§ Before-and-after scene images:
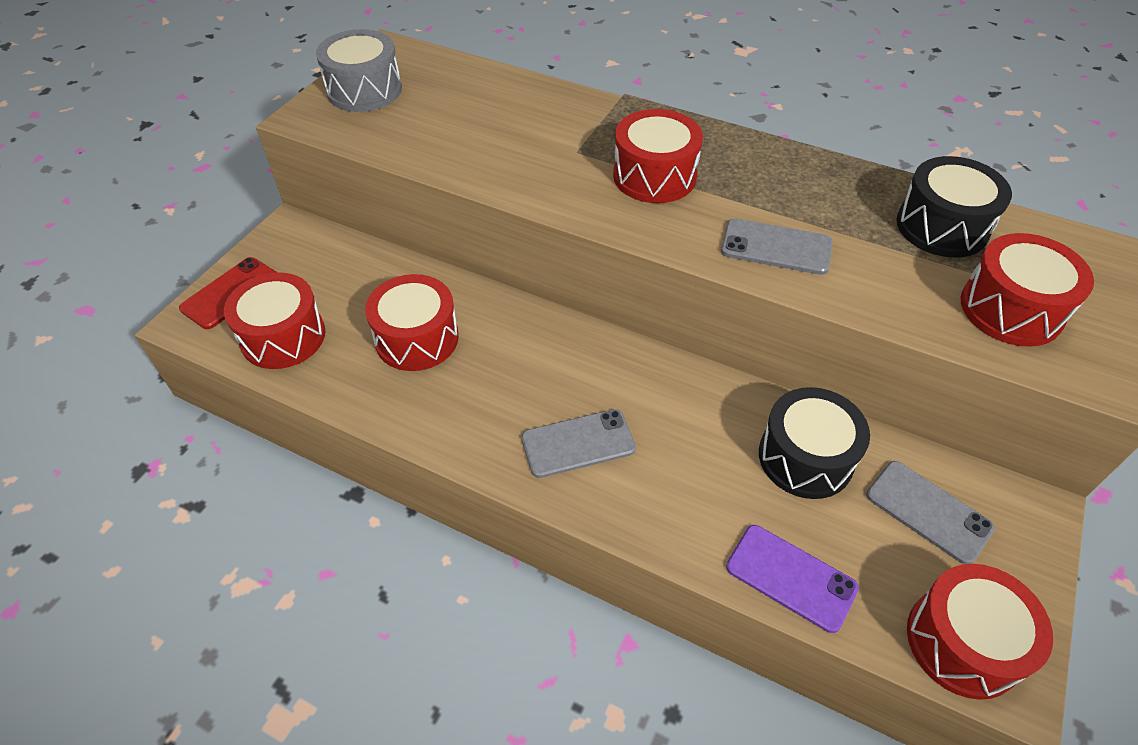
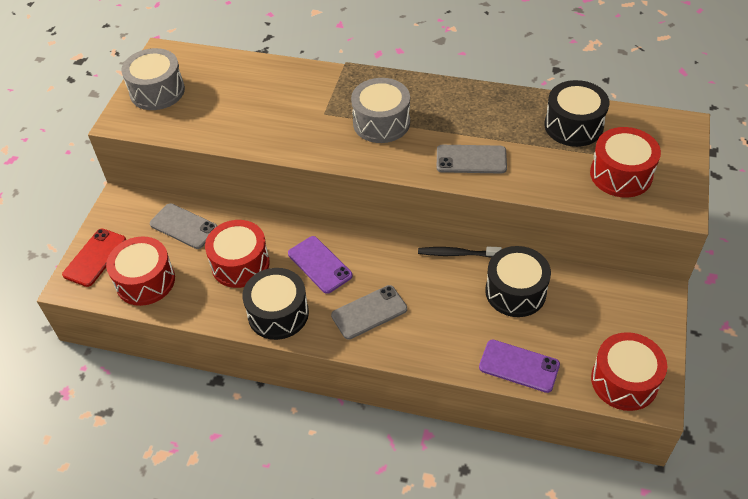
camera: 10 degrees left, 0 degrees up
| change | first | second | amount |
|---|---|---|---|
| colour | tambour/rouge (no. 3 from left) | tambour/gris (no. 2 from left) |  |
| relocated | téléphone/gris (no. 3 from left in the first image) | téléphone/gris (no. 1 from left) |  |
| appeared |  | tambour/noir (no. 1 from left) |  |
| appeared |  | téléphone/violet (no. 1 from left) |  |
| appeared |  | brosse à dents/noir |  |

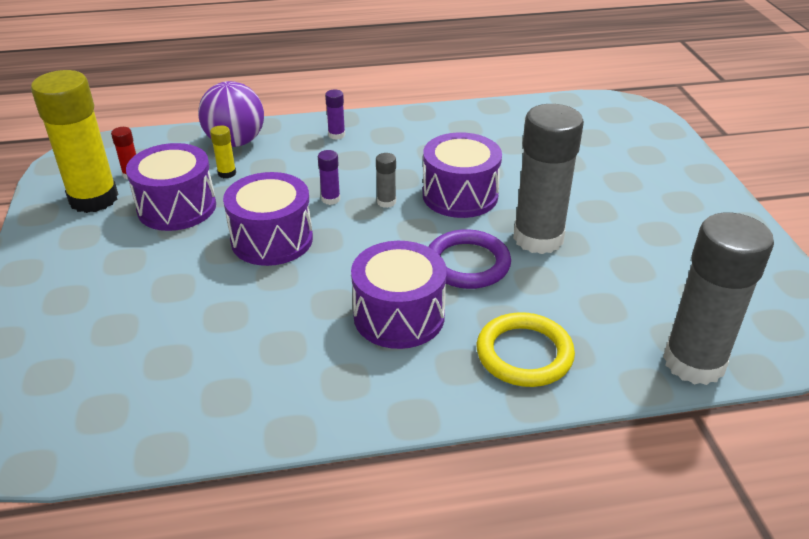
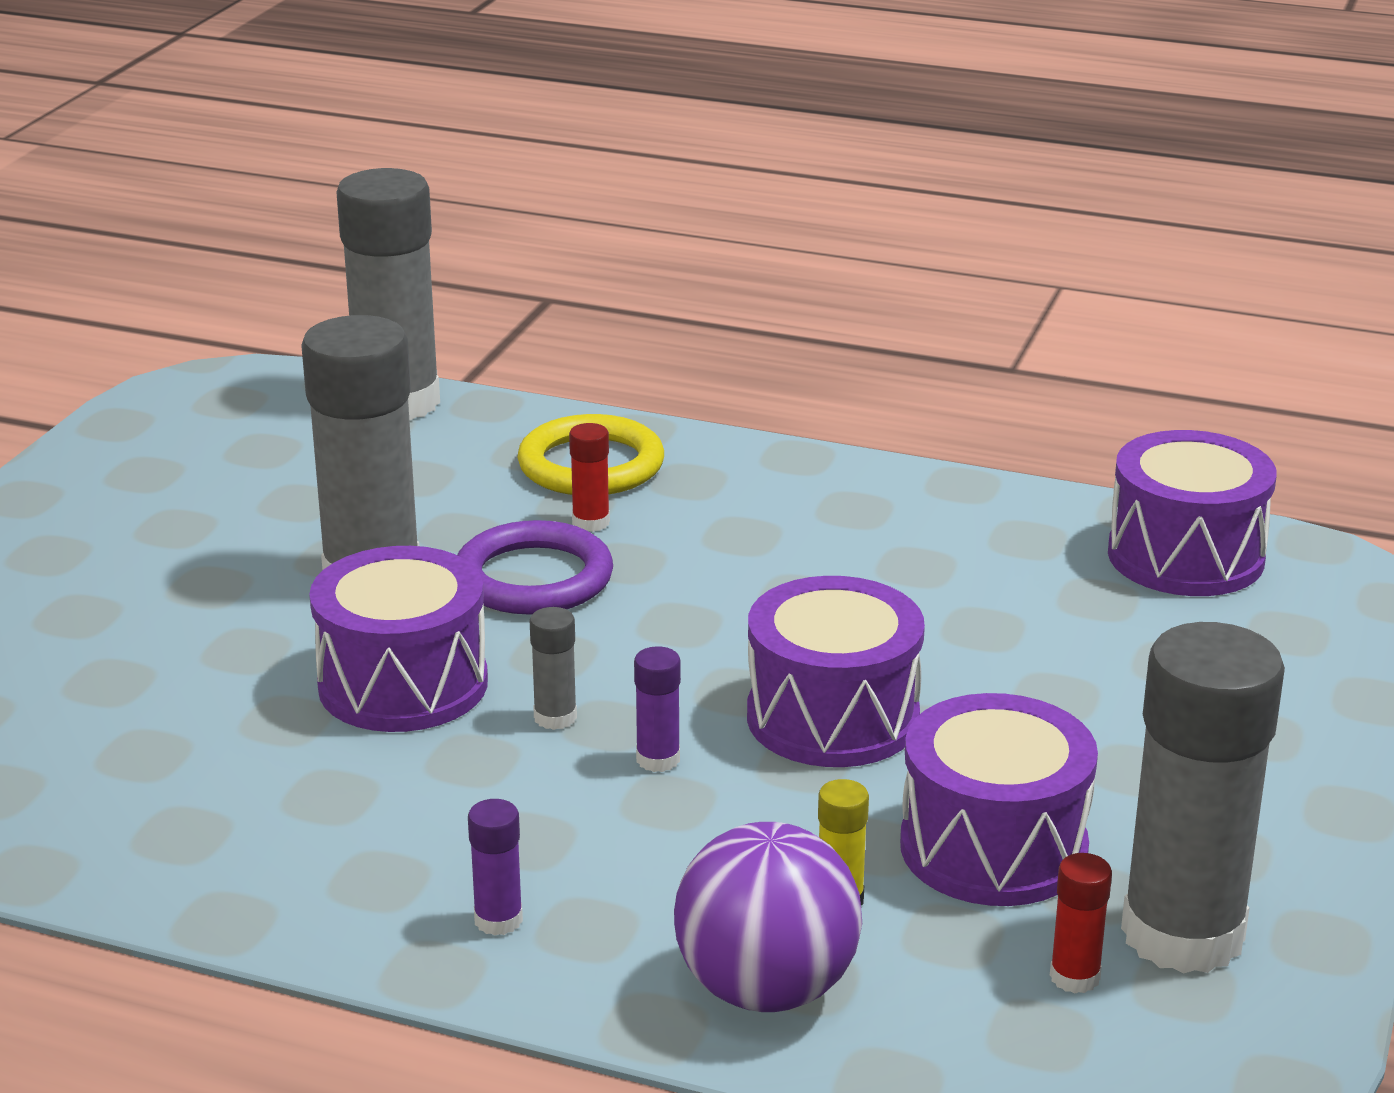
camera: 150 degrees left, 10 degrees down
| change | first | second | amount |
|---|---|---|---|
| colour | bâton de colle/jaune (no. 1 from left) | bâton de colle/gris (no. 4 from left) |  |
| relocated | tambour/violet (no. 3 from left in the first image) | tambour/violet (no. 4 from left) |  |
| appeared |  | bâton de colle/rouge (no. 1 from left) |  |

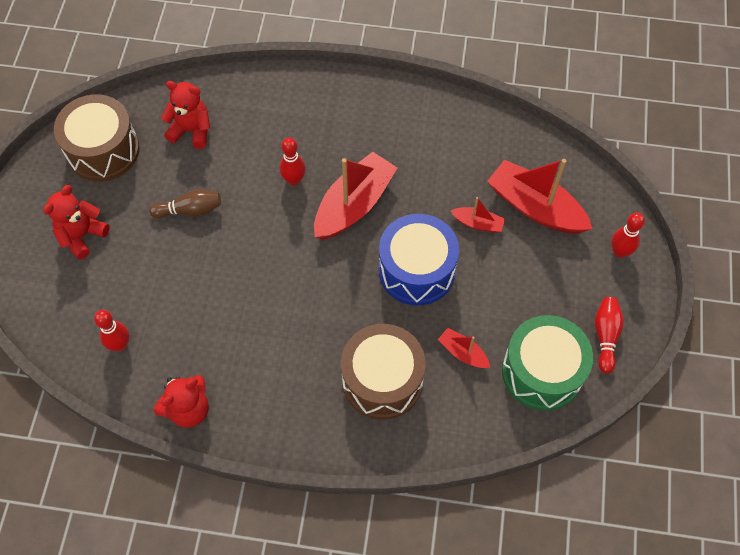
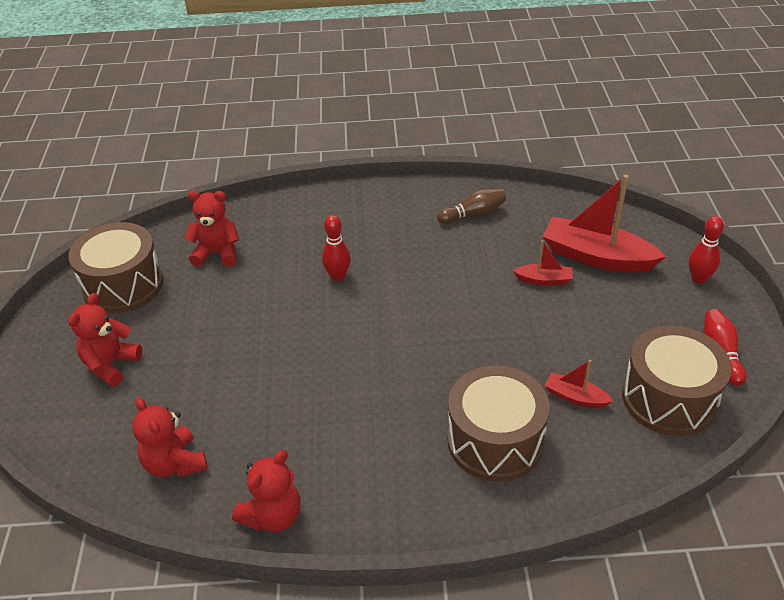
camera: 10 degrees left, 20 degrees down
| change | first | second | amount |
|---|---|---|---|
| exchanged | quille/rouge (no. 1 from left) | ours en peluche/rouge (no. 2 from left) |  |
| relocated | quille/marron |  |  |
| missing | bateau/rouge (no. 1 from left) |  |  |
| missing | tambour/bleu |  |  |
| colour | tambour/vert | tambour/marron (no. 3 from left) |  |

§ Task to complete:
From the data above, output exactly the lines between the one containing "colour | tambour/rouge" and the one containing "tambour/noir (no. 1", counting both of them.

§ Answer:
| colour | tambour/rouge (no. 3 from left) | tambour/gris (no. 2 from left) |  |
| relocated | téléphone/gris (no. 3 from left in the first image) | téléphone/gris (no. 1 from left) |  |
| appeared |  | tambour/noir (no. 1 from left) |  |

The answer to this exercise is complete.